### Exercise goal
Below are the entries. Transcribe exactly the lines from the one with "none -> black brick C4 level 2" through the one with "none -> blue brick E7 level 2", ends included, and leave out all others.

### Provided data
_ _ _ _ _

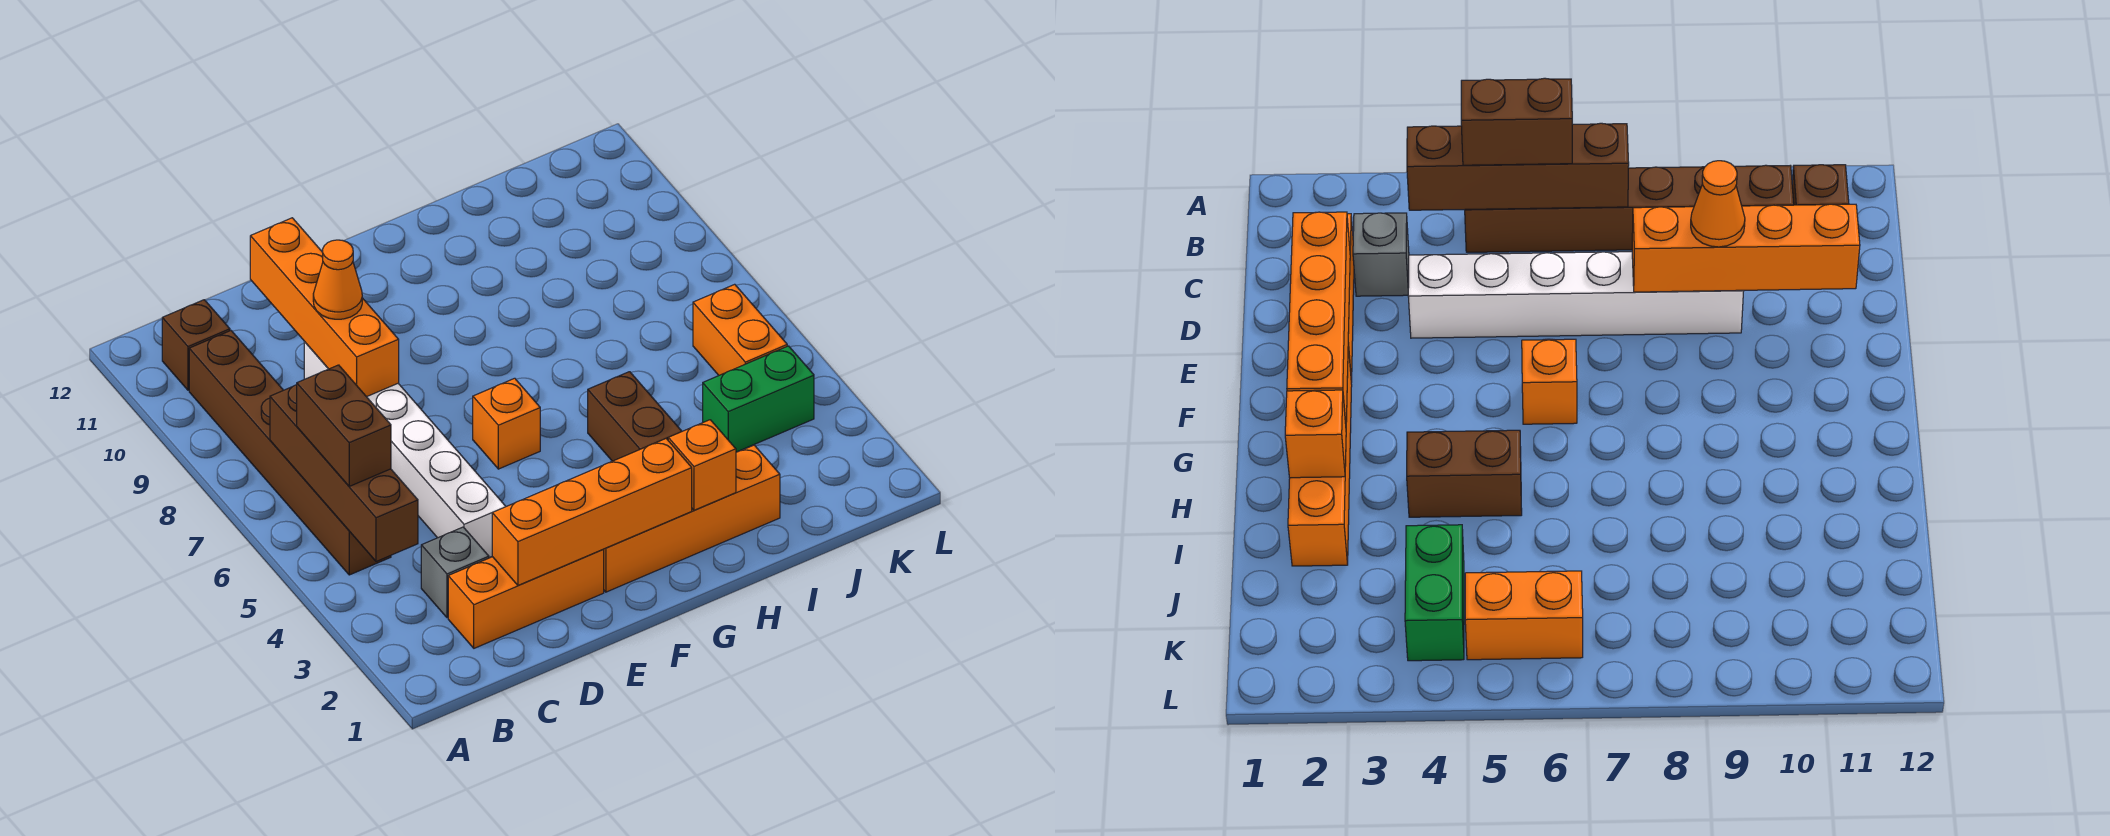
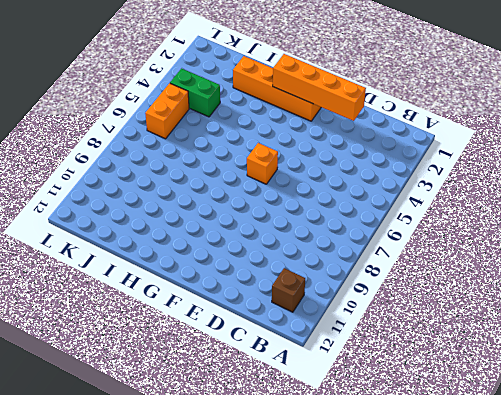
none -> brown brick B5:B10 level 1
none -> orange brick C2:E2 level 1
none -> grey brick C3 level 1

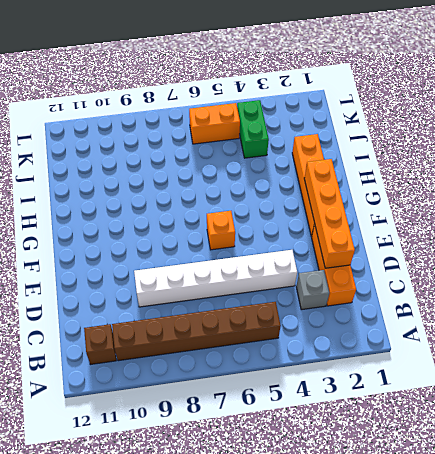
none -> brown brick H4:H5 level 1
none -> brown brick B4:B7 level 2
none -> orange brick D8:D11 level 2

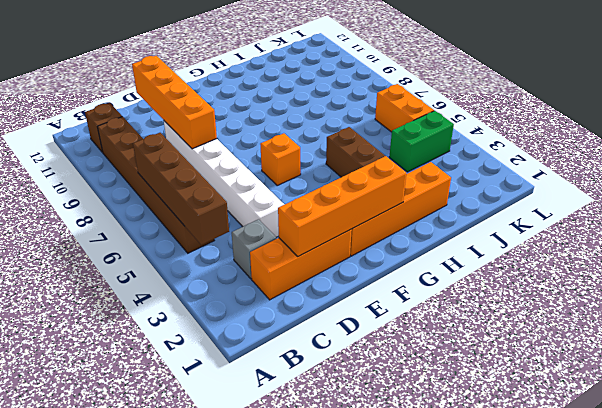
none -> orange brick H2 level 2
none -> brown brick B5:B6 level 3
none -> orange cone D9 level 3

_ _ _ _ _

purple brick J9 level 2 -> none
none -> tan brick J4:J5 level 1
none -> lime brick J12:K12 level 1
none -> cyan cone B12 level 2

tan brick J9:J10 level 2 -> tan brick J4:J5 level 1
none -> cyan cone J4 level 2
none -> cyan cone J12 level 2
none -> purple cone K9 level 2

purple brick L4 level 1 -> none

_ _ _ _ _

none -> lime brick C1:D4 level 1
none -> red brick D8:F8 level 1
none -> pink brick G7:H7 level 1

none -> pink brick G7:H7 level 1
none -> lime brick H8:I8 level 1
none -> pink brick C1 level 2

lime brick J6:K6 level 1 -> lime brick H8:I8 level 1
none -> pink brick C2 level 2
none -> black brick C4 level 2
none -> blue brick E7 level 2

_ _ _ _ _

### Exercise answer
none -> black brick C4 level 2
none -> blue brick E7 level 2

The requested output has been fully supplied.